DATA SECTION:
* * * * * * * * *

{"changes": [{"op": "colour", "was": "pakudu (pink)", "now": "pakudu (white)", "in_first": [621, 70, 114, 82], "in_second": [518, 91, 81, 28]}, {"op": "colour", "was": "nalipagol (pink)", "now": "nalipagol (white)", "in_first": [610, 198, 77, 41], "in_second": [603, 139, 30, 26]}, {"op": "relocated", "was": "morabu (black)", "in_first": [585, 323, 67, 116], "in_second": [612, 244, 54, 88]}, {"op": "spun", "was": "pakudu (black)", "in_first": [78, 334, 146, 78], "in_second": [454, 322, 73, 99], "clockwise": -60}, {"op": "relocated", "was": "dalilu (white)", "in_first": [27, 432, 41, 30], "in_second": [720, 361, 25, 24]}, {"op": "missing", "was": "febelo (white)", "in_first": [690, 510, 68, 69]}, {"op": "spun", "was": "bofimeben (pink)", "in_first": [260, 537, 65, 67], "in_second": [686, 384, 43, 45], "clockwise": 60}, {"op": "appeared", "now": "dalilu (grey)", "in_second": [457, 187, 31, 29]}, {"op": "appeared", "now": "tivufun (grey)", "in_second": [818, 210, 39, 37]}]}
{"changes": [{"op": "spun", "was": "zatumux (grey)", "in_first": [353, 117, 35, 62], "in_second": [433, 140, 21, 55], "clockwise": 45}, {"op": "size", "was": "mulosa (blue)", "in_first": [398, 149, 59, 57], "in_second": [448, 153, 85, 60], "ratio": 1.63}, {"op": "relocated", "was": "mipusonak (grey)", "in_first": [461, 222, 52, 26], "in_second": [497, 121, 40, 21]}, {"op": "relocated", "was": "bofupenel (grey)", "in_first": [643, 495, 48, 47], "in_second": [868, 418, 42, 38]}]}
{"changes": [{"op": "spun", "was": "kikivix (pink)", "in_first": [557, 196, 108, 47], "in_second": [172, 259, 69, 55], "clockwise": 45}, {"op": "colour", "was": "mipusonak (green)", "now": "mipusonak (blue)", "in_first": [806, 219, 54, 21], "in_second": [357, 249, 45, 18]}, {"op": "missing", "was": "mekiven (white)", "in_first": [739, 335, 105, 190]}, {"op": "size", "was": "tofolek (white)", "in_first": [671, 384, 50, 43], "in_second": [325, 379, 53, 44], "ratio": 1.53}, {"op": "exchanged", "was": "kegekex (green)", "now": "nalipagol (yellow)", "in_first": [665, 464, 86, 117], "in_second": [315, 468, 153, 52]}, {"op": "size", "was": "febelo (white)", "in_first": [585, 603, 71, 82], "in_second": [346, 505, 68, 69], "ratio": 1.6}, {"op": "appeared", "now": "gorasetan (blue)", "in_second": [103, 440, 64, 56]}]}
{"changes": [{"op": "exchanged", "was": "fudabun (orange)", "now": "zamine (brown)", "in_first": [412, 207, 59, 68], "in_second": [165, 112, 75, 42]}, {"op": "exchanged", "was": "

* * * * * * * * *

WHAT TO DO: Write the listing out once more, keeping each word as it is.

PROBLEM SOLUTION:
{"changes": [{"op": "colour", "was": "pakudu (pink)", "now": "pakudu (white)", "in_first": [621, 70, 114, 82], "in_second": [518, 91, 81, 28]}, {"op": "colour", "was": "nalipagol (pink)", "now": "nalipagol (white)", "in_first": [610, 198, 77, 41], "in_second": [603, 139, 30, 26]}, {"op": "relocated", "was": "morabu (black)", "in_first": [585, 323, 67, 116], "in_second": [612, 244, 54, 88]}, {"op": "spun", "was": "pakudu (black)", "in_first": [78, 334, 146, 78], "in_second": [454, 322, 73, 99], "clockwise": -60}, {"op": "relocated", "was": "dalilu (white)", "in_first": [27, 432, 41, 30], "in_second": [720, 361, 25, 24]}, {"op": "missing", "was": "febelo (white)", "in_first": [690, 510, 68, 69]}, {"op": "spun", "was": "bofimeben (pink)", "in_first": [260, 537, 65, 67], "in_second": [686, 384, 43, 45], "clockwise": 60}, {"op": "appeared", "now": "dalilu (grey)", "in_second": [457, 187, 31, 29]}, {"op": "appeared", "now": "tivufun (grey)", "in_second": [818, 210, 39, 37]}]}
{"changes": [{"op": "spun", "was": "zatumux (grey)", "in_first": [353, 117, 35, 62], "in_second": [433, 140, 21, 55], "clockwise": 45}, {"op": "size", "was": "mulosa (blue)", "in_first": [398, 149, 59, 57], "in_second": [448, 153, 85, 60], "ratio": 1.63}, {"op": "relocated", "was": "mipusonak (grey)", "in_first": [461, 222, 52, 26], "in_second": [497, 121, 40, 21]}, {"op": "relocated", "was": "bofupenel (grey)", "in_first": [643, 495, 48, 47], "in_second": [868, 418, 42, 38]}]}
{"changes": [{"op": "spun", "was": "kikivix (pink)", "in_first": [557, 196, 108, 47], "in_second": [172, 259, 69, 55], "clockwise": 45}, {"op": "colour", "was": "mipusonak (green)", "now": "mipusonak (blue)", "in_first": [806, 219, 54, 21], "in_second": [357, 249, 45, 18]}, {"op": "missing", "was": "mekiven (white)", "in_first": [739, 335, 105, 190]}, {"op": "size", "was": "tofolek (white)", "in_first": [671, 384, 50, 43], "in_second": [325, 379, 53, 44], "ratio": 1.53}, {"op": "exchanged", "was": "kegekex (green)", "now": "nalipagol (yellow)", "in_first": [665, 464, 86, 117], "in_second": [315, 468, 153, 52]}, {"op": "size", "was": "febelo (white)", "in_first": [585, 603, 71, 82], "in_second": [346, 505, 68, 69], "ratio": 1.6}, {"op": "appeared", "now": "gorasetan (blue)", "in_second": [103, 440, 64, 56]}]}
{"changes": [{"op": "exchanged", "was": "fudabun (orange)", "now": "zamine (brown)", "in_first": [412, 207, 59, 68], "in_second": [165, 112, 75, 42]}, {"op": "exchanged", "was": "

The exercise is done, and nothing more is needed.